=== Section Start ===
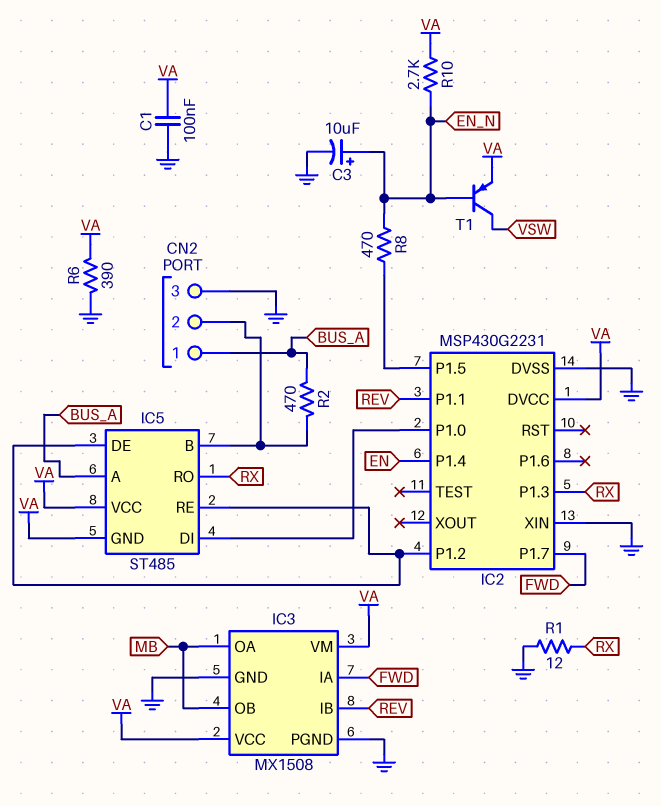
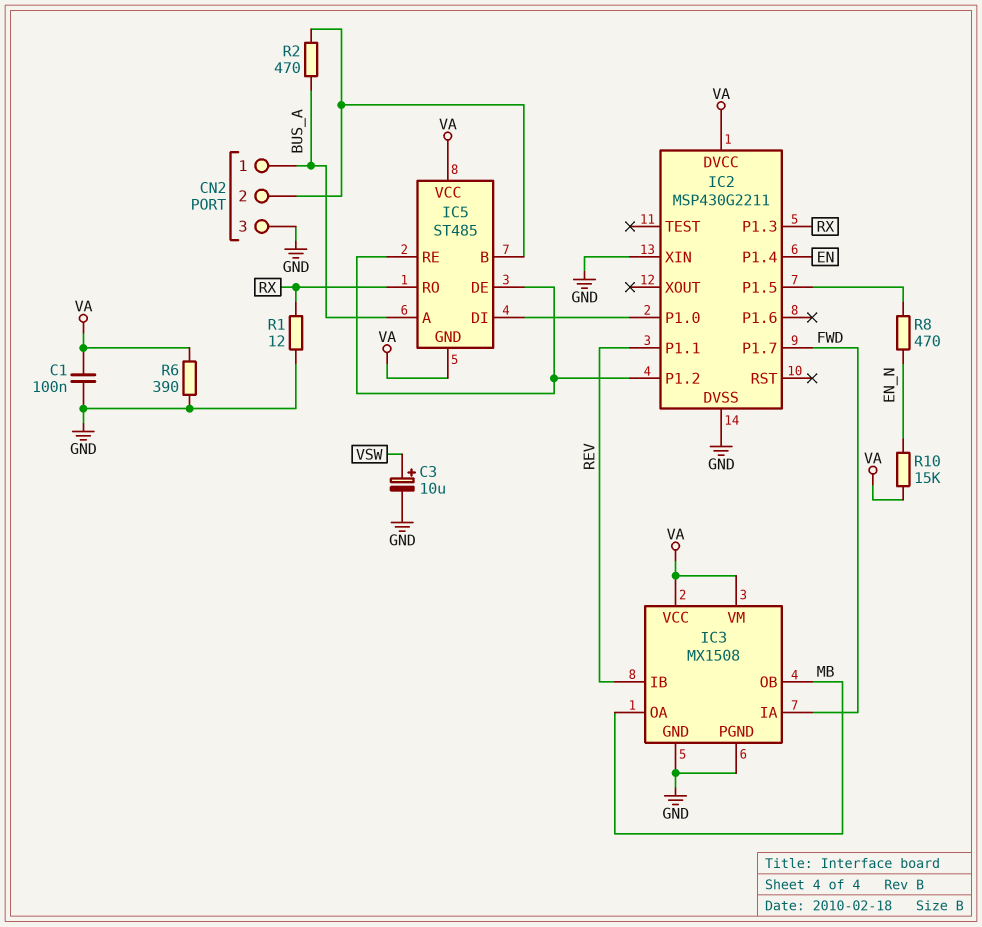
C3: 10uF (plus EN_N, minus GND) -> 10uF (plus VSW, minus GND)
IC2: MSP430G2231 -> MSP430G2211
R10: 2.7k (EN_N, VA) -> 15k (EN_N, VA)
T1: PNP (B EN_N, C VSW, E VA) -> none

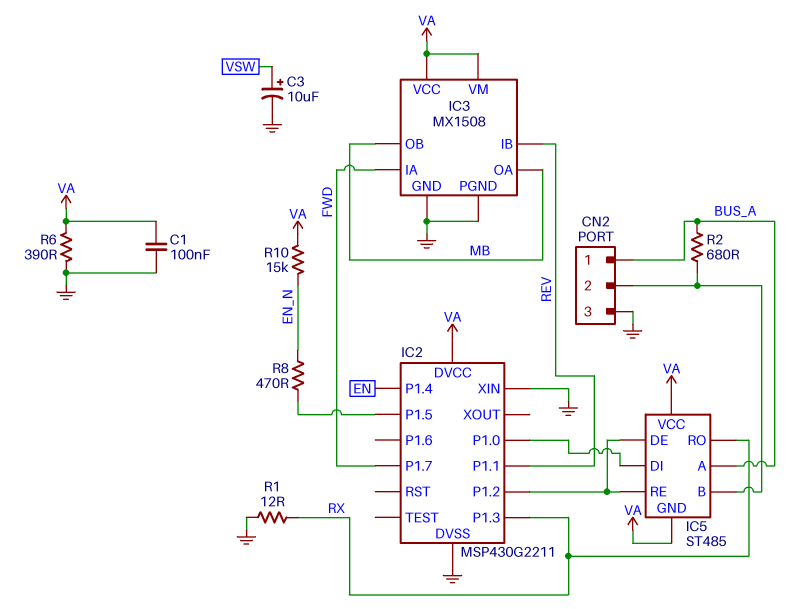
R2: 470 (BUS_A, CN2/2) -> 680 (BUS_A, CN2/2)

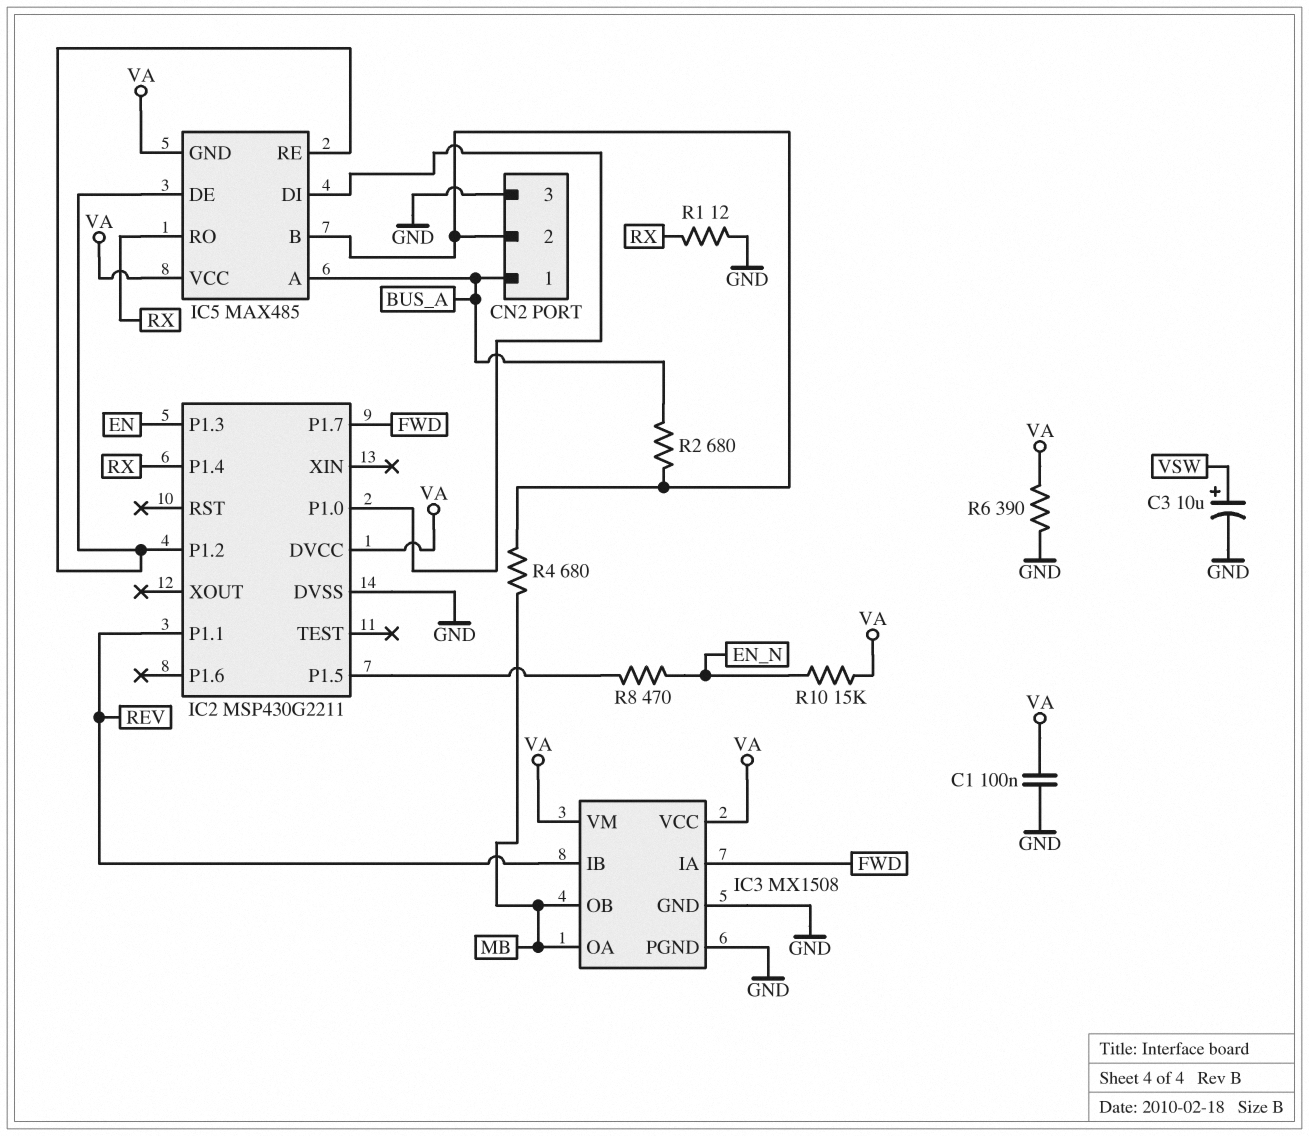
IC2 pin P1.3: RX -> EN
IC2 pin P1.4: EN -> RX
IC2 pin XIN: GND -> none
IC5: ST485 -> MAX485
R4: none -> 680 (CN2/2, MB)

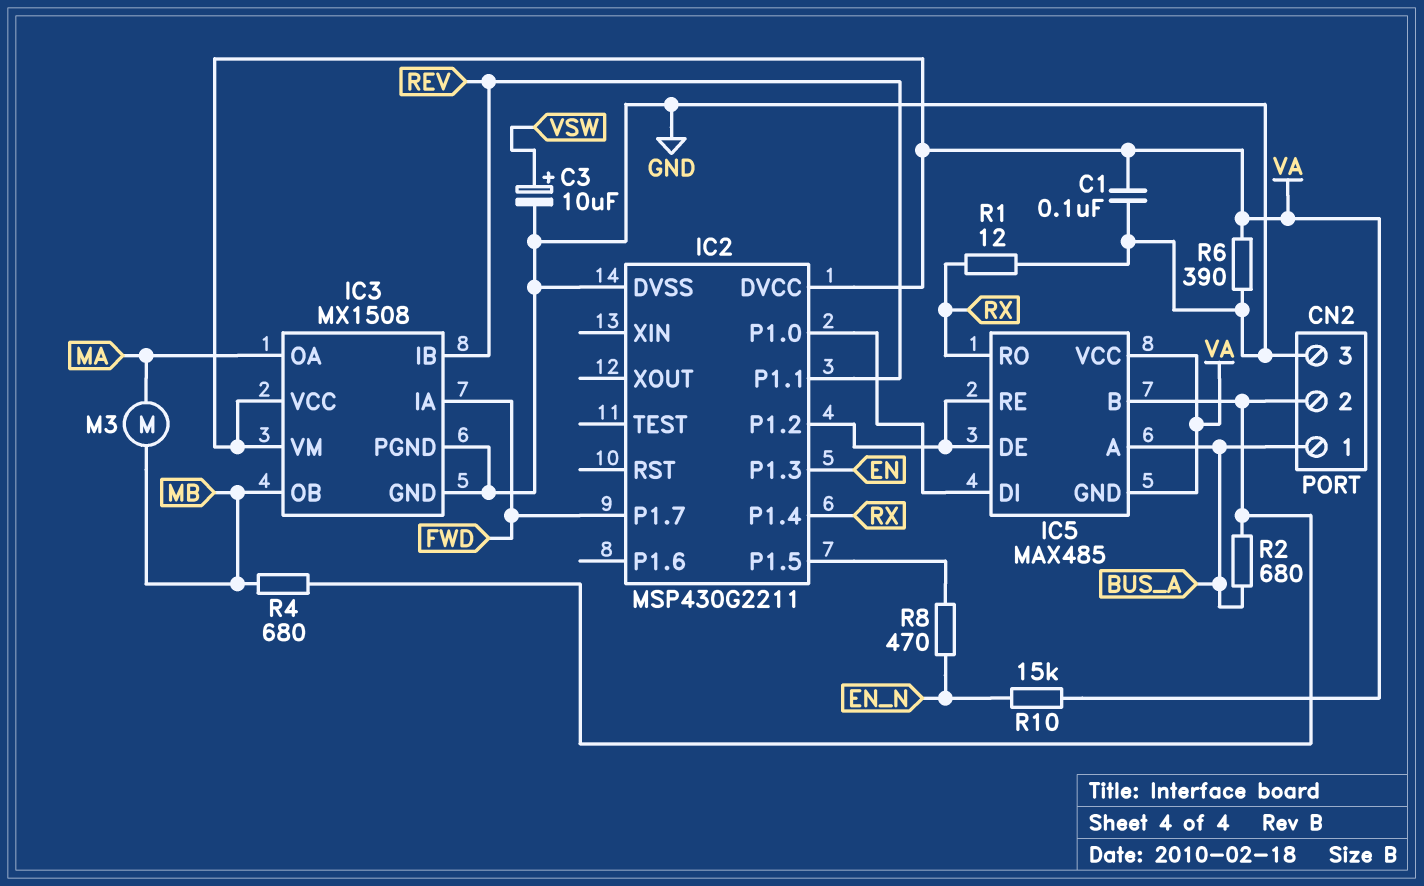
IC3 pin OA: MB -> MA
M3: none -> motor (MA, MB)

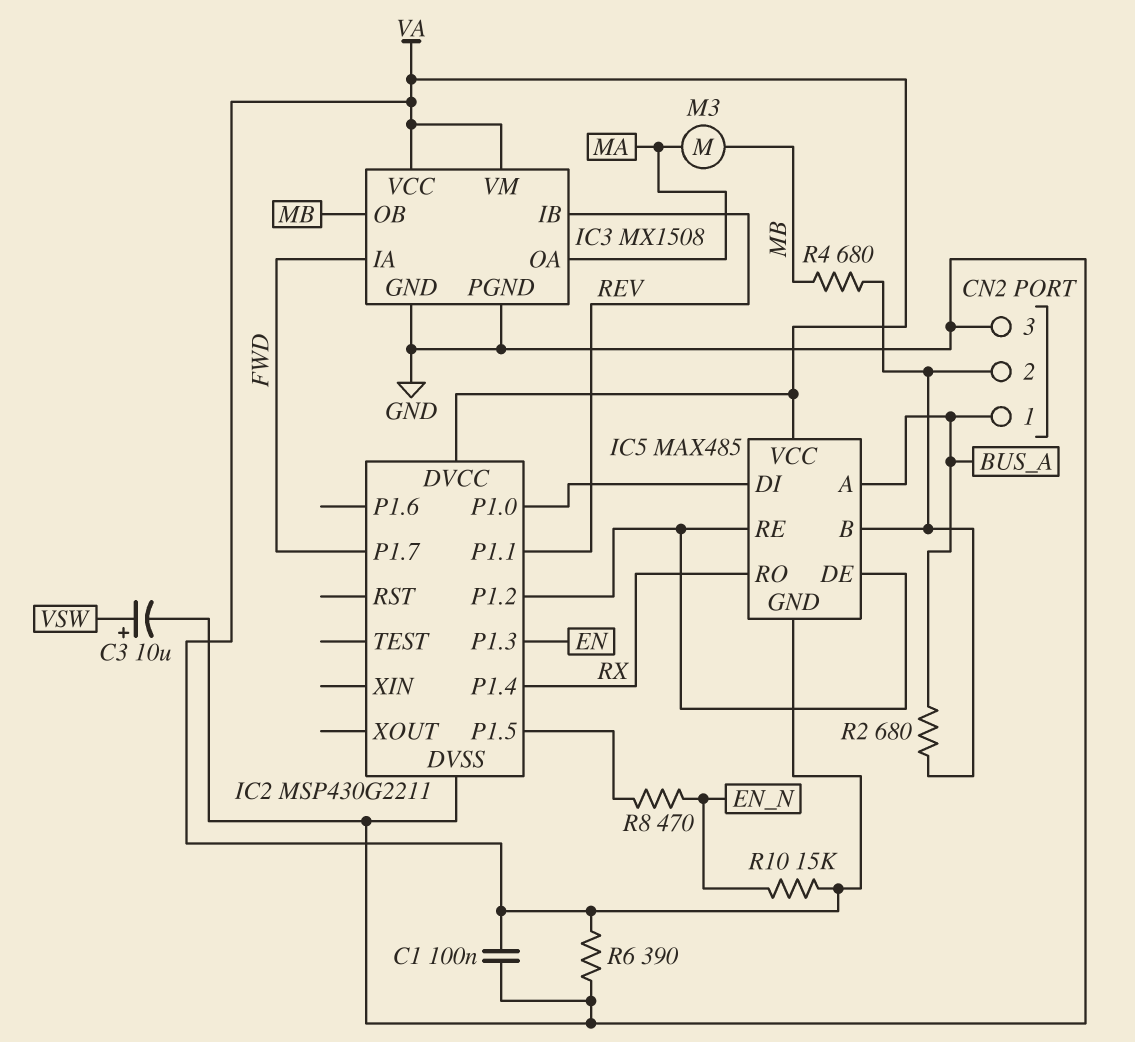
R1: 12 (GND, RX) -> none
=== Section End ===
• _Work required_
Return every line of the preceding records in which the word "none" appears.

• _Solution to this problem_
T1: PNP (B EN_N, C VSW, E VA) -> none
IC2 pin XIN: GND -> none
R4: none -> 680 (CN2/2, MB)
M3: none -> motor (MA, MB)
R1: 12 (GND, RX) -> none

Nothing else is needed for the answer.